> Problem description
Your task is to extract every entry that follows word for word while excluding the pictures.

> Data for the task
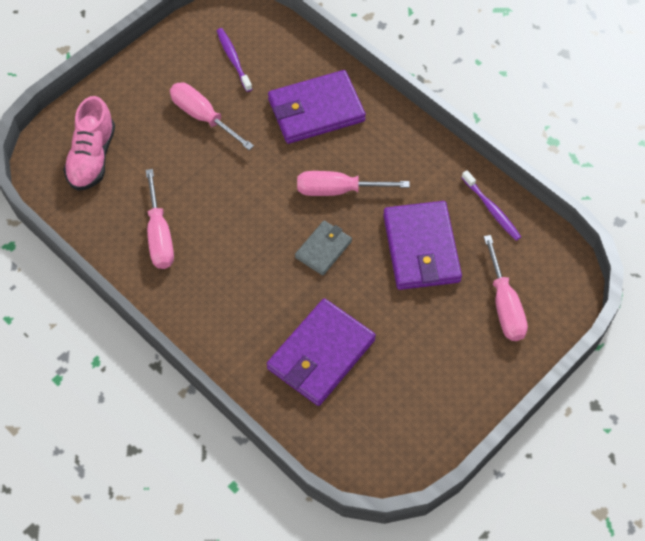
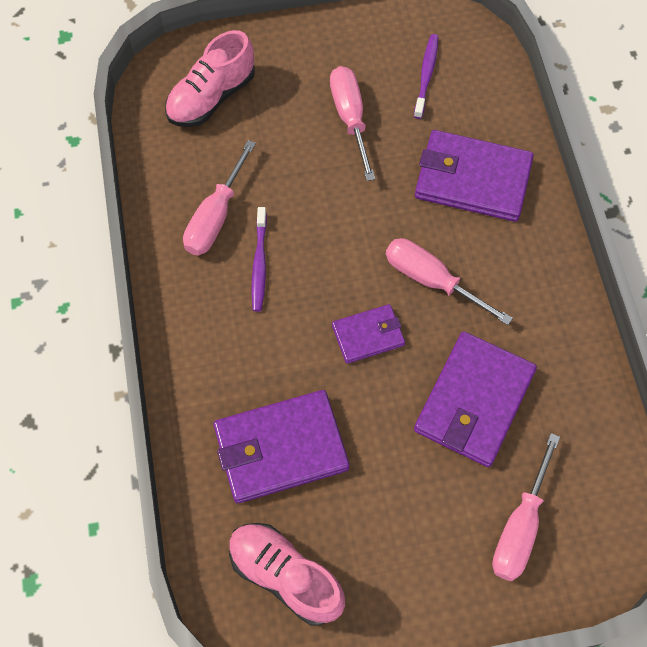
camera: 35 degrees right, 5 degrees up
(323, 249) = (368, 335): grey wallet -> purple wallet
(384, 428) = (285, 576): none -> pink shoe
(491, 209) = (586, 407): purple toothbrush -> purple toothbrush (259, 263)

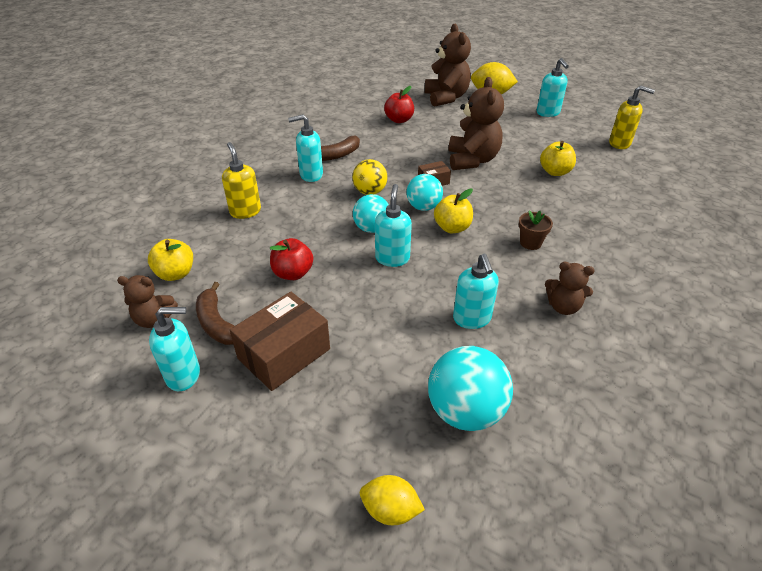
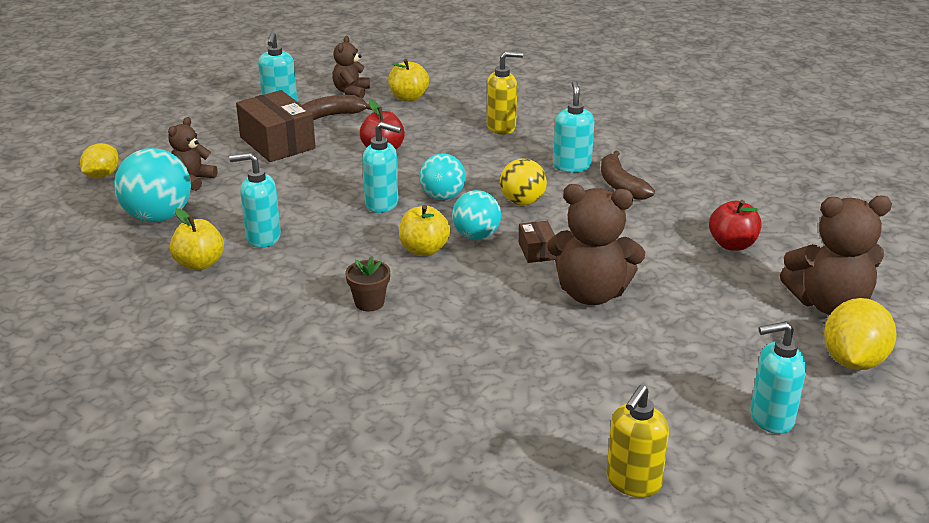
camera: 100 degrees right, 10 degrees down
(555, 172) = (541, 369): yellow apple -> yellow apple (199, 263)
(563, 307) = (246, 299): brown teddy bear -> brown teddy bear (192, 180)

> Problem solution
camera: 35 degrees right, 5 degrees up
(323, 249) = (368, 335): grey wallet -> purple wallet
(384, 428) = (285, 576): none -> pink shoe
(491, 209) = (586, 407): purple toothbrush -> purple toothbrush (259, 263)

camera: 100 degrees right, 10 degrees down
(555, 172) = (541, 369): yellow apple -> yellow apple (199, 263)
(563, 307) = (246, 299): brown teddy bear -> brown teddy bear (192, 180)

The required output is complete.